→ **Directions for this task**
The lines to extract run from the start of the records through the line with "(710, 204) = (153, 144): none -> white teapot", both ends included; drop the pictures.

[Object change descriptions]
************
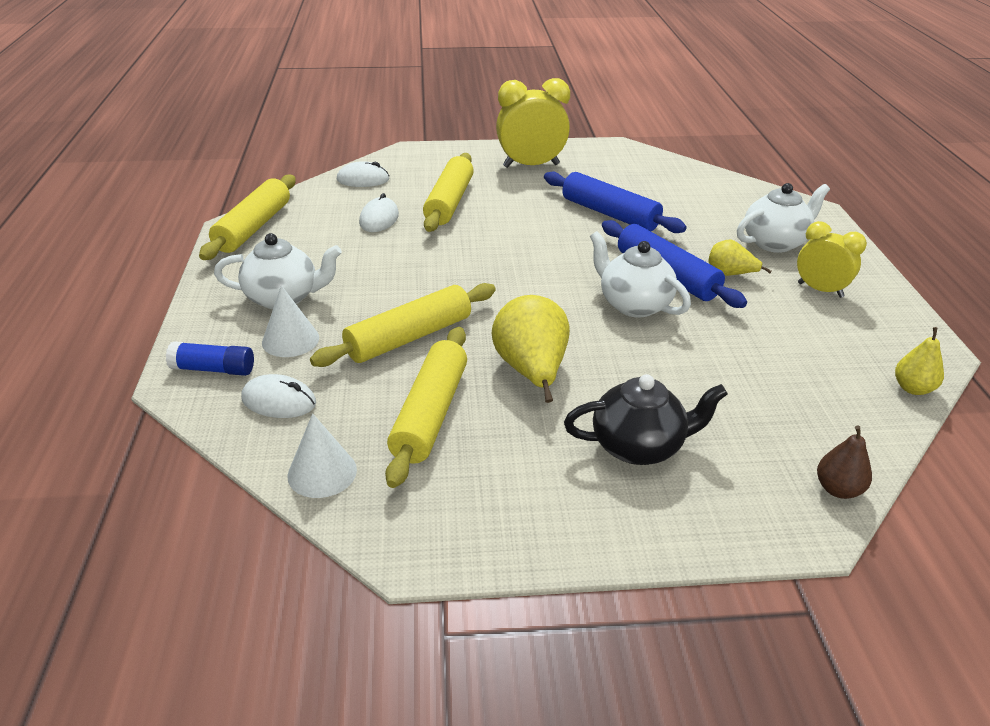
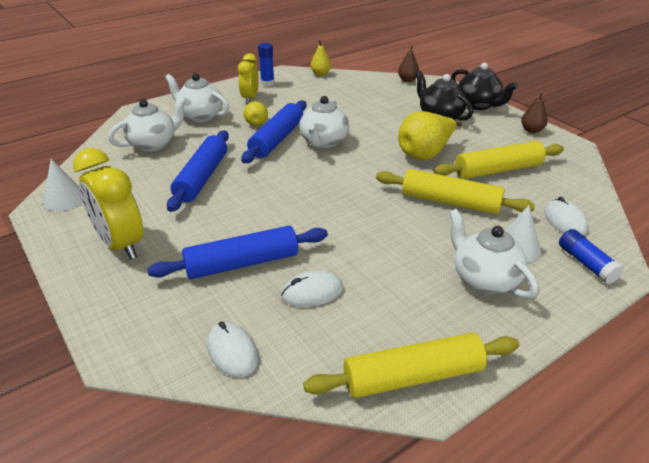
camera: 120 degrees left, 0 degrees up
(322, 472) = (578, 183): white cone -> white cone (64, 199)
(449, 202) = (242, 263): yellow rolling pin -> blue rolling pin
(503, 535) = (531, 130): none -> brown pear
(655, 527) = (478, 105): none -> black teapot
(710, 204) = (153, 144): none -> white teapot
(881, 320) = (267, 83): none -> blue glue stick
************
→ **Response**
camera: 120 degrees left, 0 degrees up
(322, 472) = (578, 183): white cone -> white cone (64, 199)
(449, 202) = (242, 263): yellow rolling pin -> blue rolling pin
(503, 535) = (531, 130): none -> brown pear
(655, 527) = (478, 105): none -> black teapot
(710, 204) = (153, 144): none -> white teapot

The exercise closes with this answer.